### RECORDED INFORMATION
□ □ □ □ □ □ □

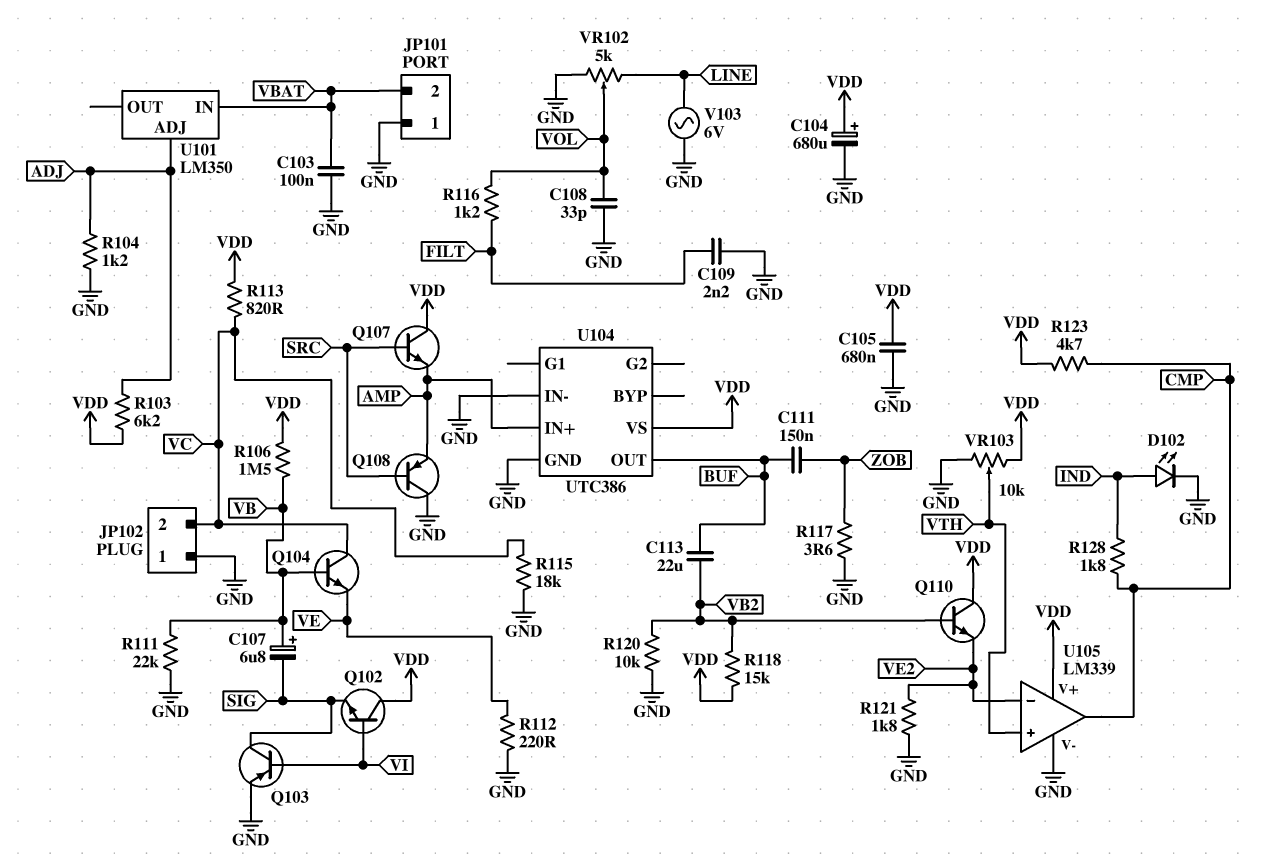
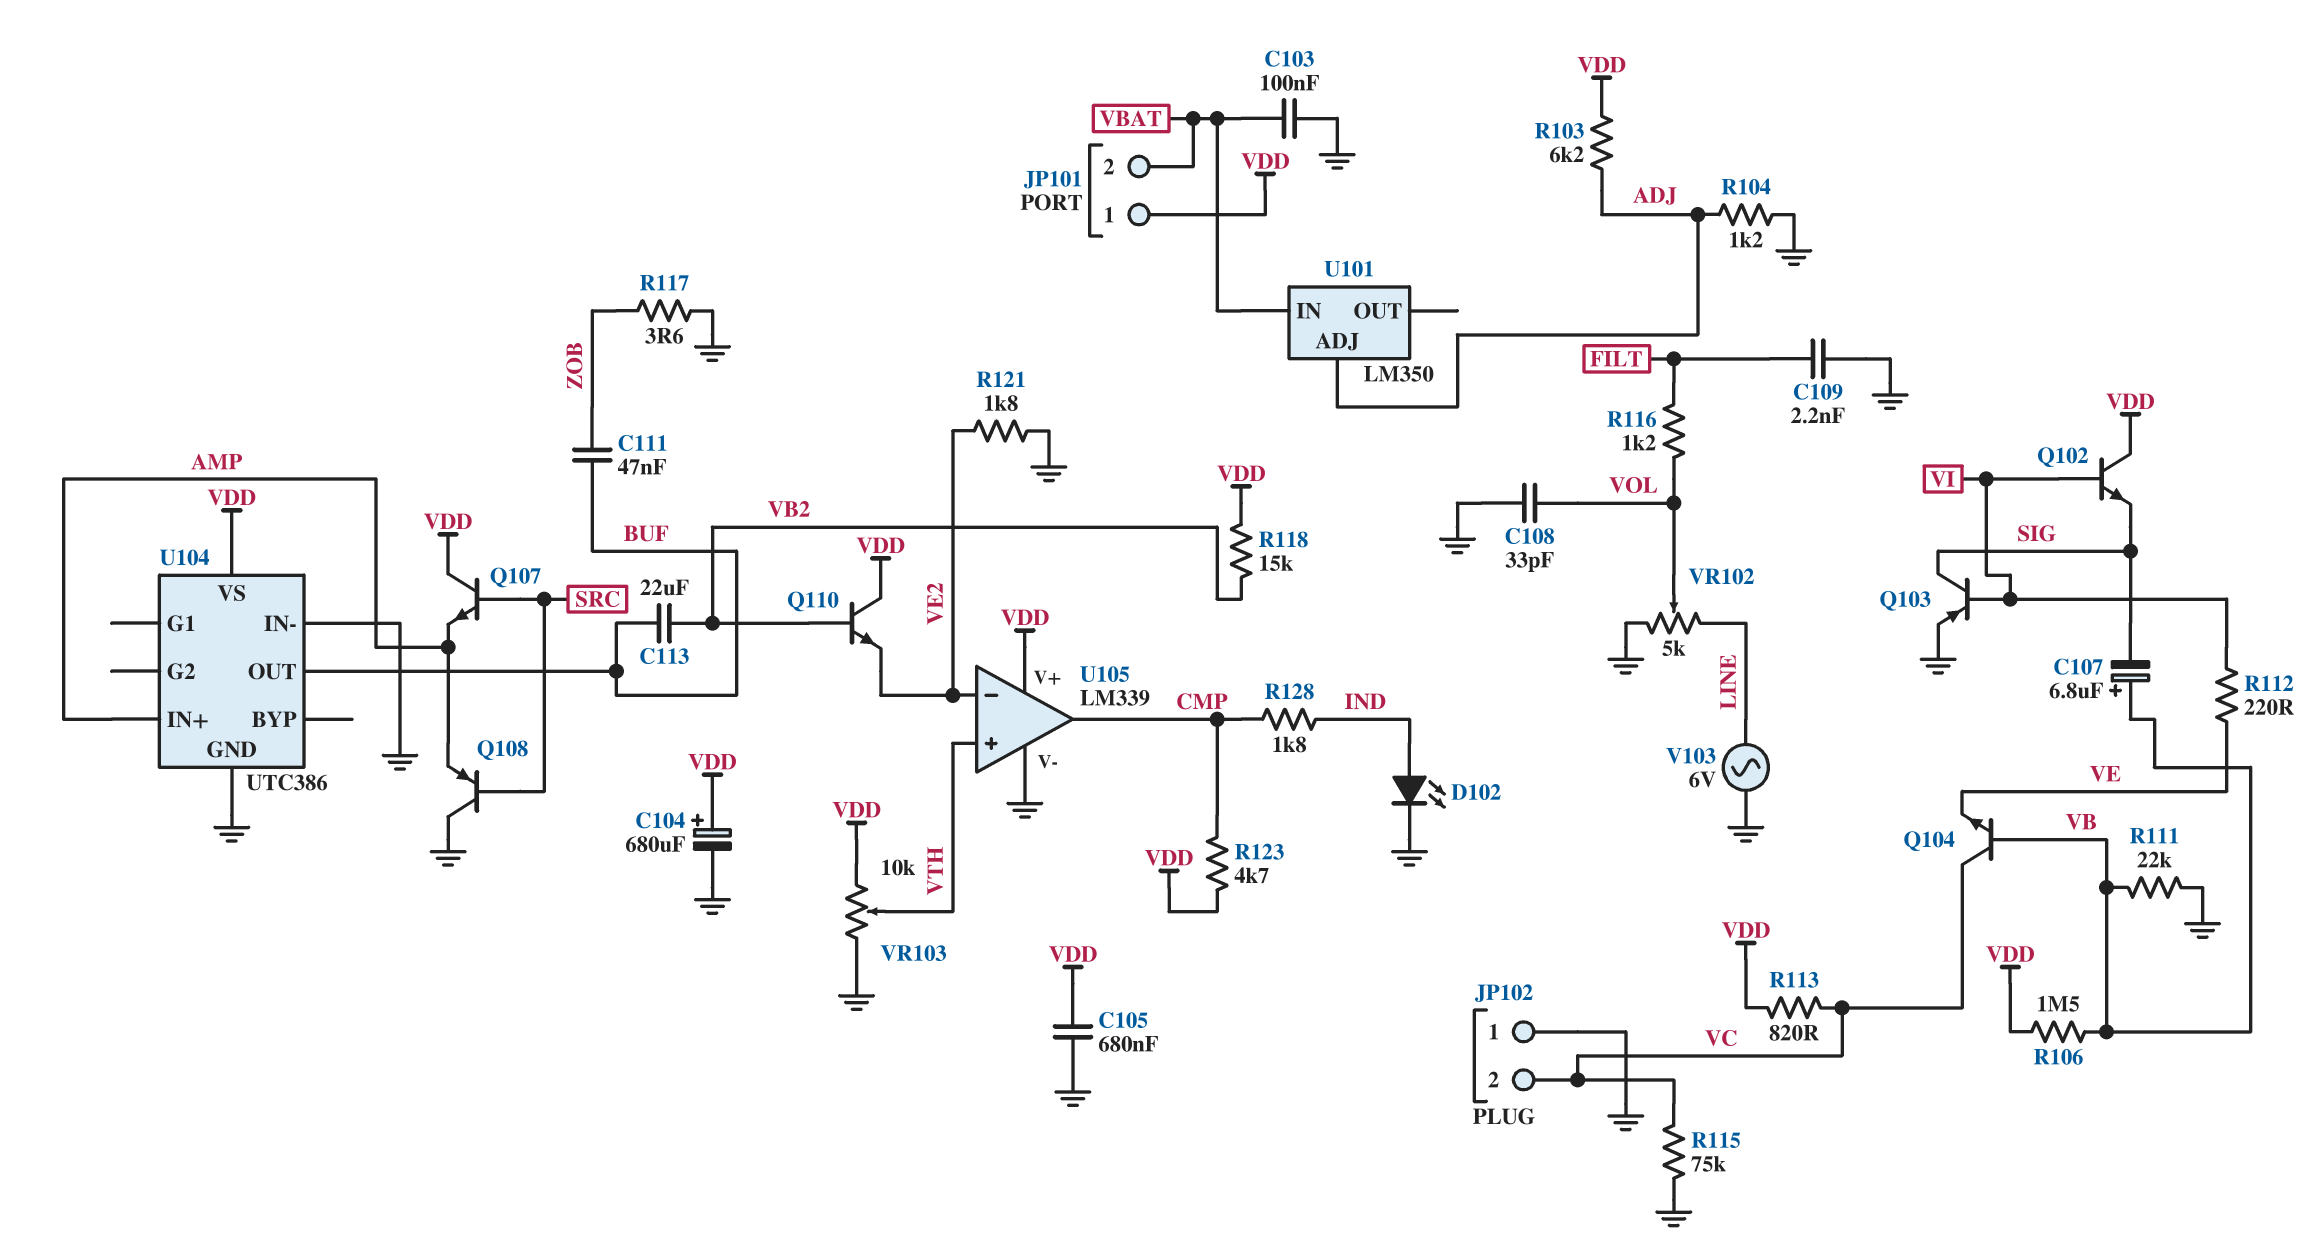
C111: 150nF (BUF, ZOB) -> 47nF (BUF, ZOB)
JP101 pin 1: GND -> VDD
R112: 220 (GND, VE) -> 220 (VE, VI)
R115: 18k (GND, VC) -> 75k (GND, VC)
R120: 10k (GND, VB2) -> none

□ □ □ □ □ □ □

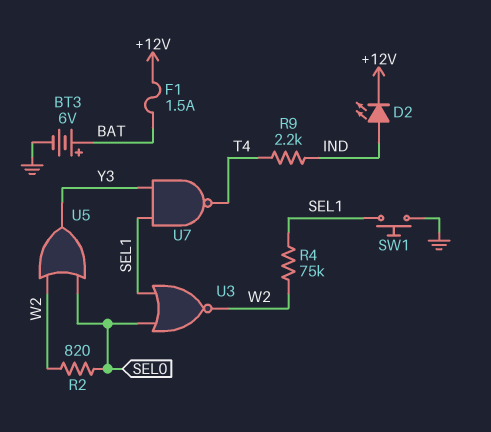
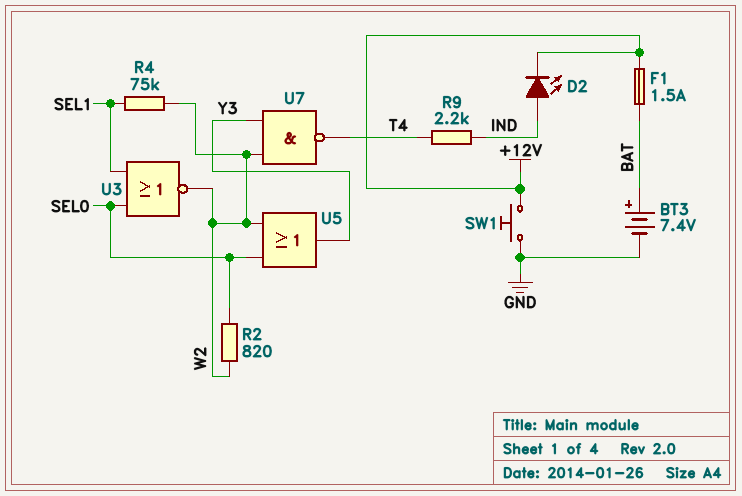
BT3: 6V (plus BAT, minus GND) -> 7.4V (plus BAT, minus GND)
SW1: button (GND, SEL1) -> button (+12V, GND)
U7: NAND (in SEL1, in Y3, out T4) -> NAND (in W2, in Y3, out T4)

□ □ □ □ □ □ □

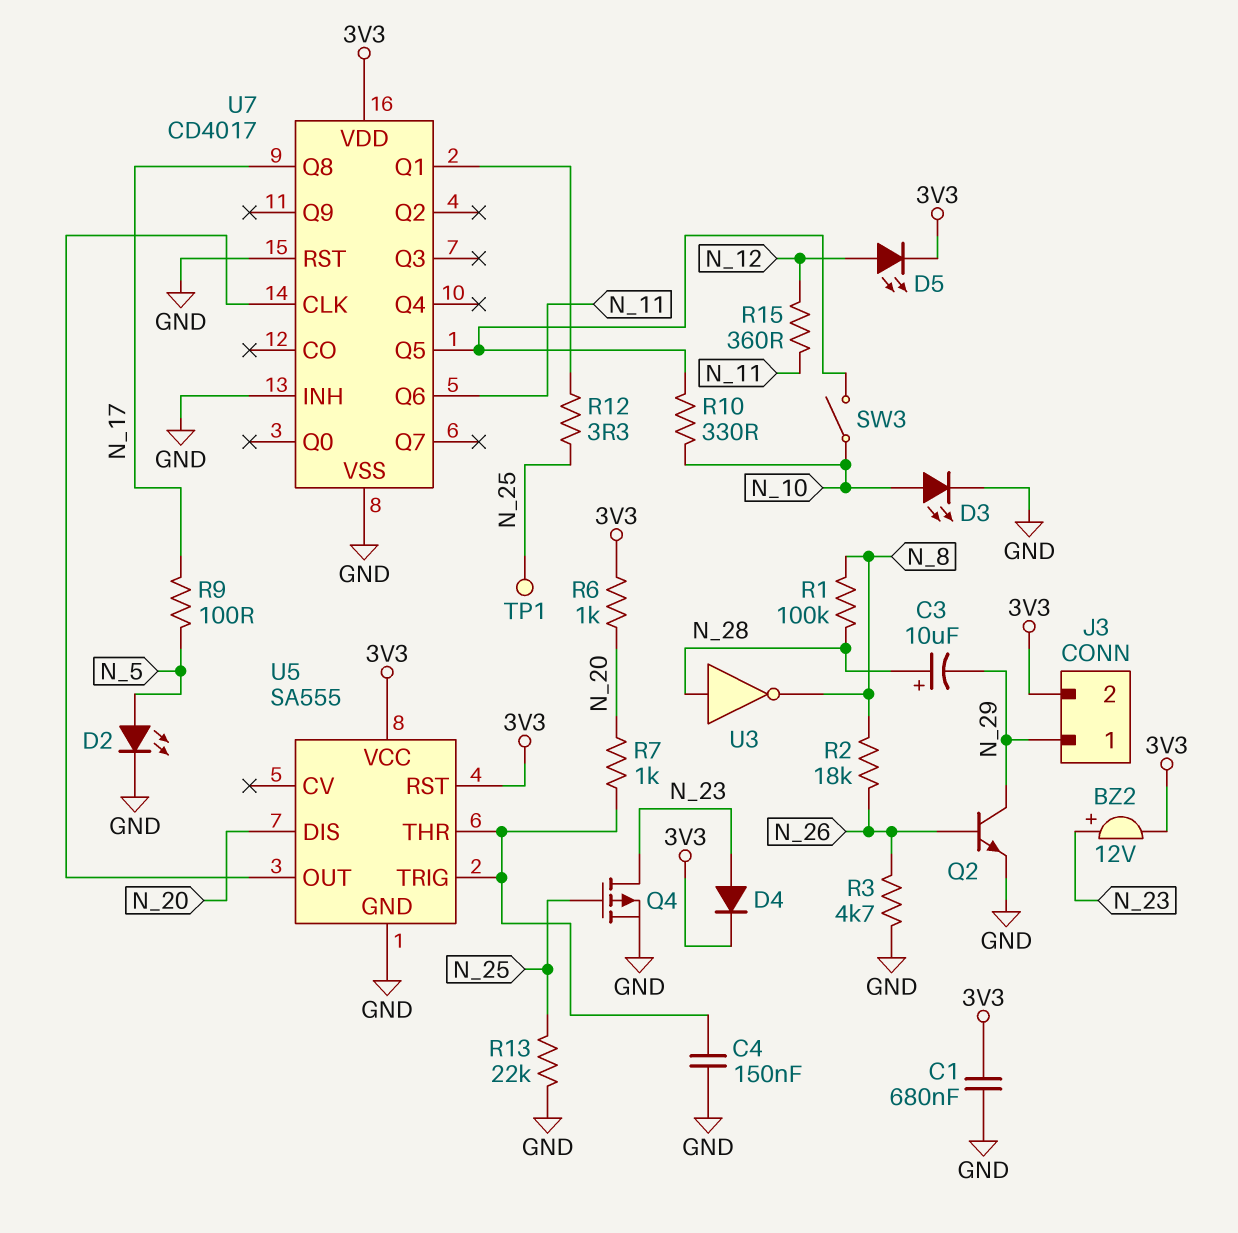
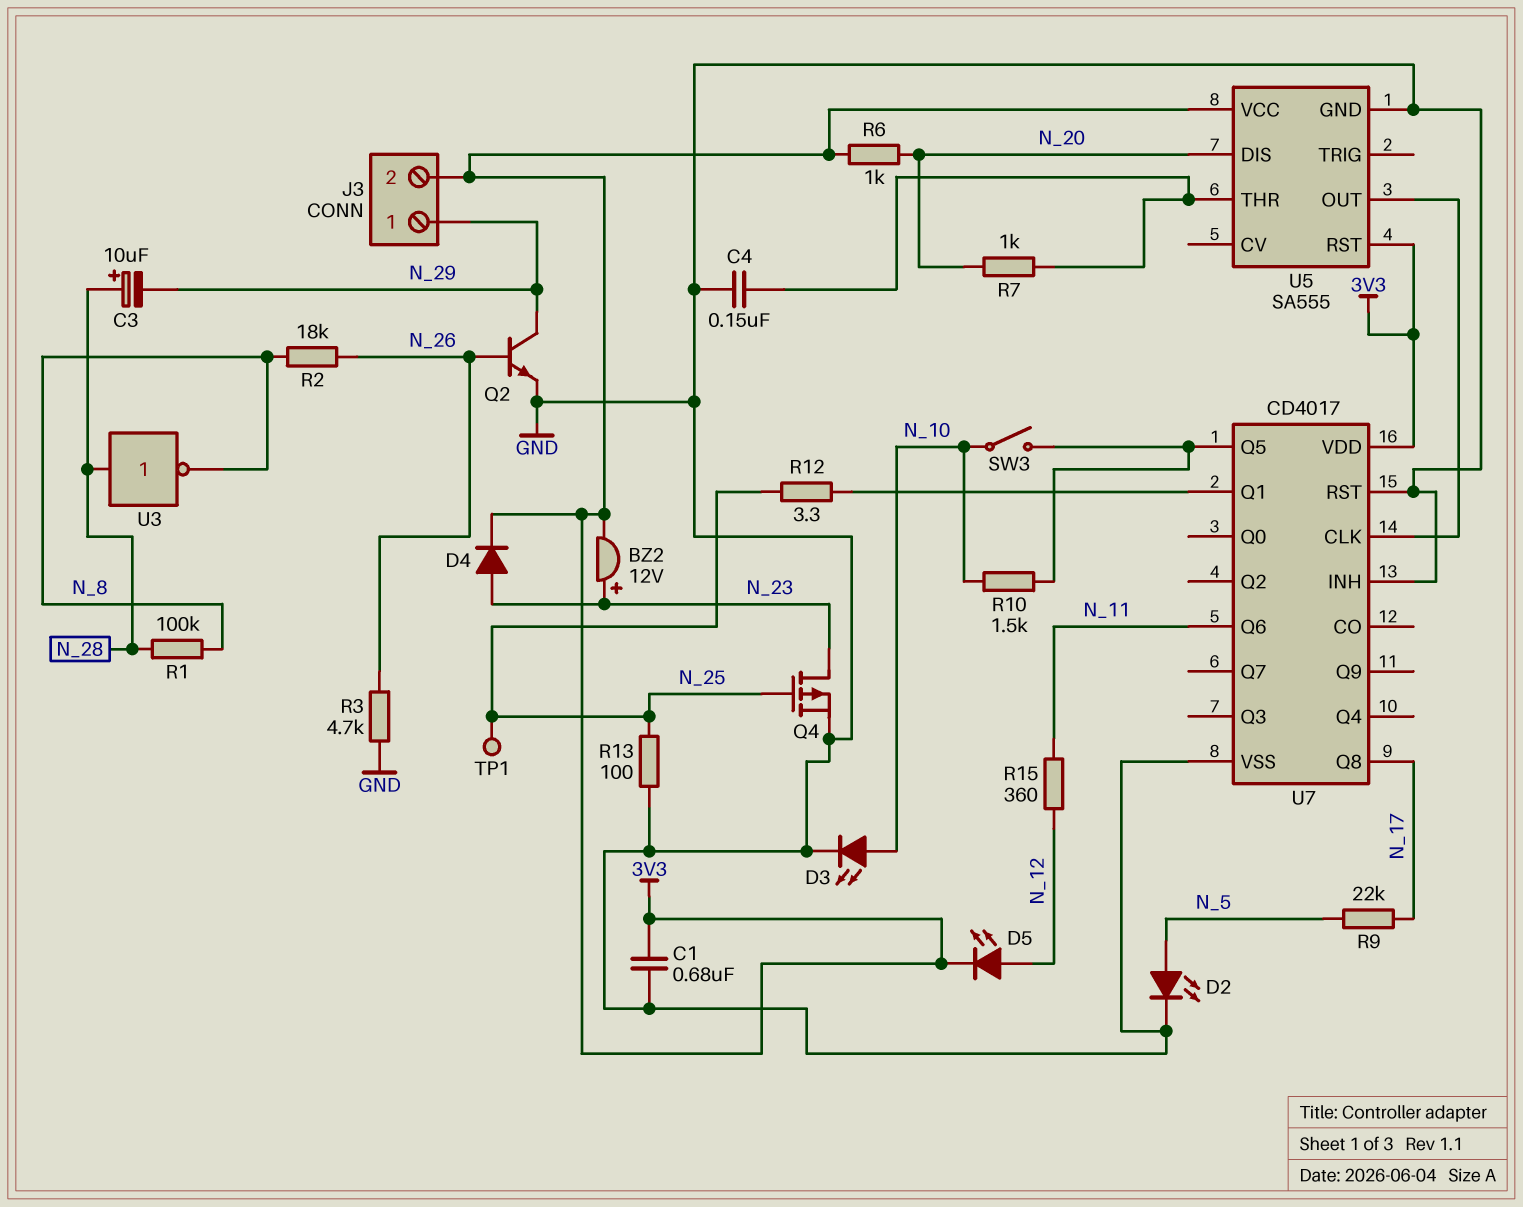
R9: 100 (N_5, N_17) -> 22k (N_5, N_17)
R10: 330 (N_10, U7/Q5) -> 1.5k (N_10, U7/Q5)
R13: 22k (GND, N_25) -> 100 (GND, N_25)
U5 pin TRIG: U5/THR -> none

□ □ □ □ □ □ □

### HOW TO COMPLETE THIS TASK
Return, with no change at all, every line in the entries above from the line containing "C111: 150nF (BUF, ZOB) -> 47nF (BUF, ZOB)" through the line containing "R120: 10k (GND, VB2) -> none".

### TASK RESPONSE
C111: 150nF (BUF, ZOB) -> 47nF (BUF, ZOB)
JP101 pin 1: GND -> VDD
R112: 220 (GND, VE) -> 220 (VE, VI)
R115: 18k (GND, VC) -> 75k (GND, VC)
R120: 10k (GND, VB2) -> none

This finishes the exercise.